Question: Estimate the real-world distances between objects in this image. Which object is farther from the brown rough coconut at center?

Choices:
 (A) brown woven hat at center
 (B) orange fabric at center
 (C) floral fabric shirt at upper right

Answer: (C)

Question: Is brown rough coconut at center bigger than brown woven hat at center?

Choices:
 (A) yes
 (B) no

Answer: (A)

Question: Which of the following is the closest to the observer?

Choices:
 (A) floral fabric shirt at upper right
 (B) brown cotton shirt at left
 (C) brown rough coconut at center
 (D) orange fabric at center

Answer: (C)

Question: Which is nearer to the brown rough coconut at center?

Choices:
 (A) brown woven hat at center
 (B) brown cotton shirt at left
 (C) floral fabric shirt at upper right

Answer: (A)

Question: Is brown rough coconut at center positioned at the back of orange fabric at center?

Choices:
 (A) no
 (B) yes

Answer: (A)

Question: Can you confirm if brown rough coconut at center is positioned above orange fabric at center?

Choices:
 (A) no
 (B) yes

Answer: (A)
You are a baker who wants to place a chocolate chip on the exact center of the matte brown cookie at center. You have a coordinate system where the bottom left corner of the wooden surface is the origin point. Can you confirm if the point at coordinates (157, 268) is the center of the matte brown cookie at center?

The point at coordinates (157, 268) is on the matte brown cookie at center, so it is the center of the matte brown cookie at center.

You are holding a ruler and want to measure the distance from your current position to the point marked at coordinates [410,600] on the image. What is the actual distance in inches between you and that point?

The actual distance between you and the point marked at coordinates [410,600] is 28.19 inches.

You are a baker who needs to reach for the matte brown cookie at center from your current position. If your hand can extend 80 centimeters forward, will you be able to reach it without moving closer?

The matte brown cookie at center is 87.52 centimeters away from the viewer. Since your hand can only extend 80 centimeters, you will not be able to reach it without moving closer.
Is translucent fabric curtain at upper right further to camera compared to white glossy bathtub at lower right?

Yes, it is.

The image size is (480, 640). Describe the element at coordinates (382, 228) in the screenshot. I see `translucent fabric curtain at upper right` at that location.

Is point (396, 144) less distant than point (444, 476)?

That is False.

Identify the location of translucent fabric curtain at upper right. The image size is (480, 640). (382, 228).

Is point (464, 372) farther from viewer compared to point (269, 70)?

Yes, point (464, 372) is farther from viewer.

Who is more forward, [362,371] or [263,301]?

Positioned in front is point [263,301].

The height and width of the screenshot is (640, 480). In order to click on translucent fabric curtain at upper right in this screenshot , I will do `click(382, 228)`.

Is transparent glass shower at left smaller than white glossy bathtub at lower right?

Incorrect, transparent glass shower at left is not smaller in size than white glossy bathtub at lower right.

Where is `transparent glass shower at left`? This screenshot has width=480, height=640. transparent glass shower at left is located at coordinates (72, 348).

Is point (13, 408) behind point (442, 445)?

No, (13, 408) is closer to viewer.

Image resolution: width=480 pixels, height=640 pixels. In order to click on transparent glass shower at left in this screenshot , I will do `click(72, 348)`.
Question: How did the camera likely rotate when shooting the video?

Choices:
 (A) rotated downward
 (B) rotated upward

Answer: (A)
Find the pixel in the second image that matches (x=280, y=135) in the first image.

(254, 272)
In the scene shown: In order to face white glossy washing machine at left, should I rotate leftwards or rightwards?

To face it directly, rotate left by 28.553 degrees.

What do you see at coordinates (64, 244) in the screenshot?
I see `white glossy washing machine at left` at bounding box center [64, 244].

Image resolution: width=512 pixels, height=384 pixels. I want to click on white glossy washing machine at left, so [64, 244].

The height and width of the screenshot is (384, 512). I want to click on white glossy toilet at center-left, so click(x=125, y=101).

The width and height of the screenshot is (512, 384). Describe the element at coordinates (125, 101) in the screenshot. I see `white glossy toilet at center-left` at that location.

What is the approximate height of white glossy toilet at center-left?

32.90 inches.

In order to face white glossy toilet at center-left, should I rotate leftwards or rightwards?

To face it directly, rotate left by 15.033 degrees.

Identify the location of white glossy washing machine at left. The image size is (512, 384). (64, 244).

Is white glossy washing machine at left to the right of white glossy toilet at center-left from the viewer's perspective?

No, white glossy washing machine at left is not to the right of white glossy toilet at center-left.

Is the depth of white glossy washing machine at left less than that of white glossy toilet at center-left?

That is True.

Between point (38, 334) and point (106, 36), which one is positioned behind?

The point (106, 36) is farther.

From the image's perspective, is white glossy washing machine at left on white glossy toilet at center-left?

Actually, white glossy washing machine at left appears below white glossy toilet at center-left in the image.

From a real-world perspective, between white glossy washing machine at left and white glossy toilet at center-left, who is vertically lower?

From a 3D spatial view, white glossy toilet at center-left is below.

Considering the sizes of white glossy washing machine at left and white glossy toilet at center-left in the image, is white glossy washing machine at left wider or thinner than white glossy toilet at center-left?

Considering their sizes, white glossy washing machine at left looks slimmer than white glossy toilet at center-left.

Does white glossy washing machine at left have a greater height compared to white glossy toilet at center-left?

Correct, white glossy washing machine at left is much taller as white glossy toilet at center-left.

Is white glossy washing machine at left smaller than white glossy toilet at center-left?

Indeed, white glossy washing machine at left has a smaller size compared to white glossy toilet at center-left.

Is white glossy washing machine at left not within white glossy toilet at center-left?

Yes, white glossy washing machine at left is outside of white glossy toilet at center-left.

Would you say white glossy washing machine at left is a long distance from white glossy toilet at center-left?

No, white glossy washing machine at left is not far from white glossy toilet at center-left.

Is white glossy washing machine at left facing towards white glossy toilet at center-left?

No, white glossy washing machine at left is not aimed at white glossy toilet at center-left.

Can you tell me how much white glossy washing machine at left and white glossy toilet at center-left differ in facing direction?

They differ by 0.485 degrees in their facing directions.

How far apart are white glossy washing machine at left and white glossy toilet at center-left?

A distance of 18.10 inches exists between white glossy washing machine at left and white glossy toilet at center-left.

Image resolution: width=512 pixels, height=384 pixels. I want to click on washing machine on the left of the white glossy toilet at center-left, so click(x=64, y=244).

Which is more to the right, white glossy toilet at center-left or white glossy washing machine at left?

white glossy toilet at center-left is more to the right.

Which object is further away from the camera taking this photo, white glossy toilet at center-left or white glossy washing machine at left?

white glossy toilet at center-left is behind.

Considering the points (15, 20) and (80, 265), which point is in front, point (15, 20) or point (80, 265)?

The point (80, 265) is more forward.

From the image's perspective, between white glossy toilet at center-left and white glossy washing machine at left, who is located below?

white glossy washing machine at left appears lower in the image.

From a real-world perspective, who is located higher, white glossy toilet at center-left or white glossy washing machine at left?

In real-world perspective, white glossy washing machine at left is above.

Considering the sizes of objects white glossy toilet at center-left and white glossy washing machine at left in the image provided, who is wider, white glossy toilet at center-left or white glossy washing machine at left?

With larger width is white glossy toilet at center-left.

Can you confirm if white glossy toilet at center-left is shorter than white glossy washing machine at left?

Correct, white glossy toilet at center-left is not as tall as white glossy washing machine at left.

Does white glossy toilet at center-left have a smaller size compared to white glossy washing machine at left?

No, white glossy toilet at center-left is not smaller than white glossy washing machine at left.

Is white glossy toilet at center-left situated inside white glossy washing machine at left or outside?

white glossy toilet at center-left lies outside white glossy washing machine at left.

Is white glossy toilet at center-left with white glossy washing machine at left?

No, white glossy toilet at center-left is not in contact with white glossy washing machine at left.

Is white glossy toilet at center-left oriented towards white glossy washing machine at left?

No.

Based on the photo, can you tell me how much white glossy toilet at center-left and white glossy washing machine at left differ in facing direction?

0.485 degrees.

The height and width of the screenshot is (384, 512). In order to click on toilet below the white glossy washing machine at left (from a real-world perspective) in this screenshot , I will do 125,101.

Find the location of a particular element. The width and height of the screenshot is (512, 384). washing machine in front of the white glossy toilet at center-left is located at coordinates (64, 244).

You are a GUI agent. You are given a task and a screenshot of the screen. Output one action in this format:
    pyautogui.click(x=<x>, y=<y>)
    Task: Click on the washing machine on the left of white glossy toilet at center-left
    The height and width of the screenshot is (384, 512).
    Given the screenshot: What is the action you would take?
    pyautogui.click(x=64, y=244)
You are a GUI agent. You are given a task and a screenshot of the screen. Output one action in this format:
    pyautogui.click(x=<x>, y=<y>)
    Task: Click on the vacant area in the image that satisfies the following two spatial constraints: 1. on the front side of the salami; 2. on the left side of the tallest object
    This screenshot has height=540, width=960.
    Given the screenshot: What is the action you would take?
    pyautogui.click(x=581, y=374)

◆ ◆ ◆

What to do: Please output everything from the line containing "white glossy toilet at center-left is more" down to the line containing "white glossy toilet at center-left is behind." in the listing above as a JSON list of strings, one per line, skipping blank lines.

Problem solution:
[
  "white glossy toilet at center-left is more to the right.",
  "Which object is further away from the camera taking this photo, white glossy toilet at center-left or white glossy washing machine at left?",
  "white glossy toilet at center-left is behind."
]